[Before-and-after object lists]
#####

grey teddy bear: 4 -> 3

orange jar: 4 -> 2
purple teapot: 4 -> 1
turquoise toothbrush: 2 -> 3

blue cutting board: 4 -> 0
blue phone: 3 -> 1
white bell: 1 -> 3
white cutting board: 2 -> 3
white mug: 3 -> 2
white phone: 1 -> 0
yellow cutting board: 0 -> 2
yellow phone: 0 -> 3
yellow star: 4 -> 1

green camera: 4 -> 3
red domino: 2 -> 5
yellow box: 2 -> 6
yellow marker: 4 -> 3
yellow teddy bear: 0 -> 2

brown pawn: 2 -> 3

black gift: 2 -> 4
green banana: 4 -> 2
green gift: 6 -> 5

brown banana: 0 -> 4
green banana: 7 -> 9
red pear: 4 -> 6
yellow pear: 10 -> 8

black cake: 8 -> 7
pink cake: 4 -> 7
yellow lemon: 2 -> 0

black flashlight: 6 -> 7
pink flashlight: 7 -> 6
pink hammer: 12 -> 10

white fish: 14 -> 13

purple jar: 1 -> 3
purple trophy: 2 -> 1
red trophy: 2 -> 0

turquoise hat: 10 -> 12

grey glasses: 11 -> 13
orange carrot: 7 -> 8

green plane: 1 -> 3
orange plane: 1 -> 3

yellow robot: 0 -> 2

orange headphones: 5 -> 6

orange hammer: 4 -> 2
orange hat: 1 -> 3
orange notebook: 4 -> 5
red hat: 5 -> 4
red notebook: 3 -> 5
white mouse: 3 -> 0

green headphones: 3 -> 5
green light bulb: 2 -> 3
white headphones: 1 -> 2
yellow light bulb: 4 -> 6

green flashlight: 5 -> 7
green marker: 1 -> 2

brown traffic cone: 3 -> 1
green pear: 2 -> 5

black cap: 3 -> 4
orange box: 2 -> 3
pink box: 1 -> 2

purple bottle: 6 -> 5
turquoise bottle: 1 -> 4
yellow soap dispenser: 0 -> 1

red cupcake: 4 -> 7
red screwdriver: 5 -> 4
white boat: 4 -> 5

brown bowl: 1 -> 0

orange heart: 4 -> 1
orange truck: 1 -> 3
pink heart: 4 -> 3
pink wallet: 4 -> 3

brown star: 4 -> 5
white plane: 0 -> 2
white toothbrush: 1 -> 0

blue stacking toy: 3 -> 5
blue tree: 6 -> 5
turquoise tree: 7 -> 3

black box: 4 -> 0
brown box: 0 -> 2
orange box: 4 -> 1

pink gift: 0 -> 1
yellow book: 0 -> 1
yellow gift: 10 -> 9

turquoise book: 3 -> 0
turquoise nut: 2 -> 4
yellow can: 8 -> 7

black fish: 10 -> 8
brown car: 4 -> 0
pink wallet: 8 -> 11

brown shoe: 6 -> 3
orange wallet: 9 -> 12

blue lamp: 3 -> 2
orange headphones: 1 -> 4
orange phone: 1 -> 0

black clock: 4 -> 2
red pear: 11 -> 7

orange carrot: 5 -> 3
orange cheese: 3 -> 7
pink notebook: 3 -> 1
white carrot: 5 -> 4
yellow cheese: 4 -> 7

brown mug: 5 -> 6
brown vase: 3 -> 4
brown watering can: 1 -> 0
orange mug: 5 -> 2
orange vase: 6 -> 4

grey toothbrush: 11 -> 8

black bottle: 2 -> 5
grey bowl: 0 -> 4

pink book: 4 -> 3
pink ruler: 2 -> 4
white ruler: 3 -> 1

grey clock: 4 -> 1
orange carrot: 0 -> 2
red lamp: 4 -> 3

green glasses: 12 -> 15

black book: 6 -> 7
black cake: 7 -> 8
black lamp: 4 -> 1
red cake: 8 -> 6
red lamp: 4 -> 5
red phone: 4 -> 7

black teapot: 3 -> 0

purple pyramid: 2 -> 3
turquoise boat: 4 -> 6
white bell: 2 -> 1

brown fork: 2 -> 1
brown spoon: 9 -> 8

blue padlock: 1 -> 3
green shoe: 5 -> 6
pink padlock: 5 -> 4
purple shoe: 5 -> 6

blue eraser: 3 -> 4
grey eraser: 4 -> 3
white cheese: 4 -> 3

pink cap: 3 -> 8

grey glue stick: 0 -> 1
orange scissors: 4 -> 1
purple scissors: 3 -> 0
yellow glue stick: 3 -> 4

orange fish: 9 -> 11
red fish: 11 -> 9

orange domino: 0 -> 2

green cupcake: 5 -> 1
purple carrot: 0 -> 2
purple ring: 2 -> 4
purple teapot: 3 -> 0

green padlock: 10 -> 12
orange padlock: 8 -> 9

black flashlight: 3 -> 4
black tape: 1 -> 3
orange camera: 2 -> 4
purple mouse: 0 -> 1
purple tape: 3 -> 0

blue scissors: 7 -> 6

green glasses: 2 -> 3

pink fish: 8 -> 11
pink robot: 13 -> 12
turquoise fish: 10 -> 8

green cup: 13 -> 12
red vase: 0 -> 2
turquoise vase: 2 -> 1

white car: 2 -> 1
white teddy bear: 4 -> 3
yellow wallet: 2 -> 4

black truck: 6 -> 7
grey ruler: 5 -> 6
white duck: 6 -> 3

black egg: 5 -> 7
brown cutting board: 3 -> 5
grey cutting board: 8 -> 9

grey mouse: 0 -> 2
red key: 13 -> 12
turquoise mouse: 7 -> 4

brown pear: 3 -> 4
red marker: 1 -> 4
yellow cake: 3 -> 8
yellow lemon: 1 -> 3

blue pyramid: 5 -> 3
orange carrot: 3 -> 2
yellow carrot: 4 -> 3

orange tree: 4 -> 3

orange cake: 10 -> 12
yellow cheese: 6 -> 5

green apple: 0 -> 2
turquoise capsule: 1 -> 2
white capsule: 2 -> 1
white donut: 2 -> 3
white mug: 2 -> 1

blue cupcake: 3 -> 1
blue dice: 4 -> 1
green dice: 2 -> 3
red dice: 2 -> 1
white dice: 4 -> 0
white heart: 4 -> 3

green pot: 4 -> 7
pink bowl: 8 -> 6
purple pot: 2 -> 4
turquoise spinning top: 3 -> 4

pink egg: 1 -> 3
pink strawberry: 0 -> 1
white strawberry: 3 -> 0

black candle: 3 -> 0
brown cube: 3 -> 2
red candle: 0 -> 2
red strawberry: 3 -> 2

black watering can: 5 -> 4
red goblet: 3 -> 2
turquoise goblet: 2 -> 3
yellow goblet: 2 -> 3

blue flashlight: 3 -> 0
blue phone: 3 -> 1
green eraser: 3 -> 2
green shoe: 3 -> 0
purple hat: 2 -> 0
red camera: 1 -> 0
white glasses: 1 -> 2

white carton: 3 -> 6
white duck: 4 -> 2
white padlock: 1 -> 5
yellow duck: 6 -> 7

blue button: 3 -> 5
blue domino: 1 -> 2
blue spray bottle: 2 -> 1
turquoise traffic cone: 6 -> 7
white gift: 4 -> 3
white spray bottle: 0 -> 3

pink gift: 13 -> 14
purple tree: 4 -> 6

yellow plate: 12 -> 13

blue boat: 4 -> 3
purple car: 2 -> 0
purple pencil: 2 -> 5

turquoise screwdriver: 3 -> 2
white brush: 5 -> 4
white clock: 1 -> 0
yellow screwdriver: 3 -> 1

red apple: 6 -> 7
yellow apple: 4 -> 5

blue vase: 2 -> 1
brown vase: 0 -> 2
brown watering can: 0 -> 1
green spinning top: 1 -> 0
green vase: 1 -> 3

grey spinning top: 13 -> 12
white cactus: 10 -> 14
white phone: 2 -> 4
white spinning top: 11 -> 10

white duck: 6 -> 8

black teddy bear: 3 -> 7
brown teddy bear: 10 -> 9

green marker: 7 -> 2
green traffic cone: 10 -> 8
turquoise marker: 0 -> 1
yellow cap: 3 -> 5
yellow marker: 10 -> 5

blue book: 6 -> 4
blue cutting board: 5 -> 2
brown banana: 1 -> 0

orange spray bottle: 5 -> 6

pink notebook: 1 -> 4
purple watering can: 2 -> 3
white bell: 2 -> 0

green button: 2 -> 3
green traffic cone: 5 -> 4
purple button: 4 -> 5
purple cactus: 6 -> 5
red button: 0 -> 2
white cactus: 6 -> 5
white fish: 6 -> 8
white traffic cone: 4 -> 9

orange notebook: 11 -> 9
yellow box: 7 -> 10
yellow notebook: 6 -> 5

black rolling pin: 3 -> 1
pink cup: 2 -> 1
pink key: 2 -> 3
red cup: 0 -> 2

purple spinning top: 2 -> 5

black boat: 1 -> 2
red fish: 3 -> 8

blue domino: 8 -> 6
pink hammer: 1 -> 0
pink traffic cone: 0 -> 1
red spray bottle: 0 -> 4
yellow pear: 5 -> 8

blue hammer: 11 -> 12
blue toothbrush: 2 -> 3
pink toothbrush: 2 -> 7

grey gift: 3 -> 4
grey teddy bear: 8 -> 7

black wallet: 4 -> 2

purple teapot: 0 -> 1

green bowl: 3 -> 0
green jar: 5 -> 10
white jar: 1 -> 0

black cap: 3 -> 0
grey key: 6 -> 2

#####

■ **What to do**
The answer is the records above restated word for word from their opening line through the line that holds "yellow soap dispenser: 0 -> 1", both included, and nothing else.

■ **Answer area**
grey teddy bear: 4 -> 3

orange jar: 4 -> 2
purple teapot: 4 -> 1
turquoise toothbrush: 2 -> 3

blue cutting board: 4 -> 0
blue phone: 3 -> 1
white bell: 1 -> 3
white cutting board: 2 -> 3
white mug: 3 -> 2
white phone: 1 -> 0
yellow cutting board: 0 -> 2
yellow phone: 0 -> 3
yellow star: 4 -> 1

green camera: 4 -> 3
red domino: 2 -> 5
yellow box: 2 -> 6
yellow marker: 4 -> 3
yellow teddy bear: 0 -> 2

brown pawn: 2 -> 3

black gift: 2 -> 4
green banana: 4 -> 2
green gift: 6 -> 5

brown banana: 0 -> 4
green banana: 7 -> 9
red pear: 4 -> 6
yellow pear: 10 -> 8

black cake: 8 -> 7
pink cake: 4 -> 7
yellow lemon: 2 -> 0

black flashlight: 6 -> 7
pink flashlight: 7 -> 6
pink hammer: 12 -> 10

white fish: 14 -> 13

purple jar: 1 -> 3
purple trophy: 2 -> 1
red trophy: 2 -> 0

turquoise hat: 10 -> 12

grey glasses: 11 -> 13
orange carrot: 7 -> 8

green plane: 1 -> 3
orange plane: 1 -> 3

yellow robot: 0 -> 2

orange headphones: 5 -> 6

orange hammer: 4 -> 2
orange hat: 1 -> 3
orange notebook: 4 -> 5
red hat: 5 -> 4
red notebook: 3 -> 5
white mouse: 3 -> 0

green headphones: 3 -> 5
green light bulb: 2 -> 3
white headphones: 1 -> 2
yellow light bulb: 4 -> 6

green flashlight: 5 -> 7
green marker: 1 -> 2

brown traffic cone: 3 -> 1
green pear: 2 -> 5

black cap: 3 -> 4
orange box: 2 -> 3
pink box: 1 -> 2

purple bottle: 6 -> 5
turquoise bottle: 1 -> 4
yellow soap dispenser: 0 -> 1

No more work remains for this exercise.